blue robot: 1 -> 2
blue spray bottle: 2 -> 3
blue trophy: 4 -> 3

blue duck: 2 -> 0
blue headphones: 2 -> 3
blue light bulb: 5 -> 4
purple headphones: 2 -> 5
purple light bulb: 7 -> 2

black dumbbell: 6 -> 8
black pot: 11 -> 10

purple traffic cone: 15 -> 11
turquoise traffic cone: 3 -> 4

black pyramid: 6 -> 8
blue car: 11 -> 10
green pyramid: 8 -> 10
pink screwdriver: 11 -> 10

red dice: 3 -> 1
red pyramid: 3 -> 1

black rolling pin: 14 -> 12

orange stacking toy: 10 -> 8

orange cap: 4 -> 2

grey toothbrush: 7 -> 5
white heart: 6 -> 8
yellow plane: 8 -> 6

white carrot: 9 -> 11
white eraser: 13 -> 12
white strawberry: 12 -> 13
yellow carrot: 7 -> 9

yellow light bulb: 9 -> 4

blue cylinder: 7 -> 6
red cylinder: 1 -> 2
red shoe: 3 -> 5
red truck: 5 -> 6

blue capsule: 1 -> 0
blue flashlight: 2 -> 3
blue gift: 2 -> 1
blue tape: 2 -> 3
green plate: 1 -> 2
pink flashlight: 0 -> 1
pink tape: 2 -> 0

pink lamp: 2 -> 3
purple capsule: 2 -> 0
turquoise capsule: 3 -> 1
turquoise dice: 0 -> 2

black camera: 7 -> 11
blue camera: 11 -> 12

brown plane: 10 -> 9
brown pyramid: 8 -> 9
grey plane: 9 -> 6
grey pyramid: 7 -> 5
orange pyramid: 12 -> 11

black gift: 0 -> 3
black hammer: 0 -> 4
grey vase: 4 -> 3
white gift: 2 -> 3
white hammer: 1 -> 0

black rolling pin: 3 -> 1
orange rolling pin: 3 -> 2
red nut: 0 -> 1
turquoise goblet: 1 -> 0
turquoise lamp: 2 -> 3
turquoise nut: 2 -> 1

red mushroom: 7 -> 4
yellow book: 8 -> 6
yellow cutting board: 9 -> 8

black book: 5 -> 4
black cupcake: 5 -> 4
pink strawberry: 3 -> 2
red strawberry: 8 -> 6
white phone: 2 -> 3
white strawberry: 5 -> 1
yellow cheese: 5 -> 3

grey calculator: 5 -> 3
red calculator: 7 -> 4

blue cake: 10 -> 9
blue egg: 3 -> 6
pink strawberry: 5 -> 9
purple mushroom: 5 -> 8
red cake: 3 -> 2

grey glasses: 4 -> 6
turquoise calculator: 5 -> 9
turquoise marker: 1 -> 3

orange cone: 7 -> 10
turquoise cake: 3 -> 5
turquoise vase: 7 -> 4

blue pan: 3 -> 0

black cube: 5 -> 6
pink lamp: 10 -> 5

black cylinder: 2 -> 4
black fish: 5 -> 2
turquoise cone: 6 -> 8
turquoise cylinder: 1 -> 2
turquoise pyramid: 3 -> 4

┄┄┄┄┄┄┄┄┄┄┄┄┄┄┄┄┄┄┄┄

# [WHAT THE EXERCISE ASKS]
Once you reach the line with "black rolling pin: 14 -> 12" in the data above, copy it and every line after it exactly, up to and including the line with "black camera: 7 -> 11".

# [EXERCISE RESULT]
black rolling pin: 14 -> 12

orange stacking toy: 10 -> 8

orange cap: 4 -> 2

grey toothbrush: 7 -> 5
white heart: 6 -> 8
yellow plane: 8 -> 6

white carrot: 9 -> 11
white eraser: 13 -> 12
white strawberry: 12 -> 13
yellow carrot: 7 -> 9

yellow light bulb: 9 -> 4

blue cylinder: 7 -> 6
red cylinder: 1 -> 2
red shoe: 3 -> 5
red truck: 5 -> 6

blue capsule: 1 -> 0
blue flashlight: 2 -> 3
blue gift: 2 -> 1
blue tape: 2 -> 3
green plate: 1 -> 2
pink flashlight: 0 -> 1
pink tape: 2 -> 0

pink lamp: 2 -> 3
purple capsule: 2 -> 0
turquoise capsule: 3 -> 1
turquoise dice: 0 -> 2

black camera: 7 -> 11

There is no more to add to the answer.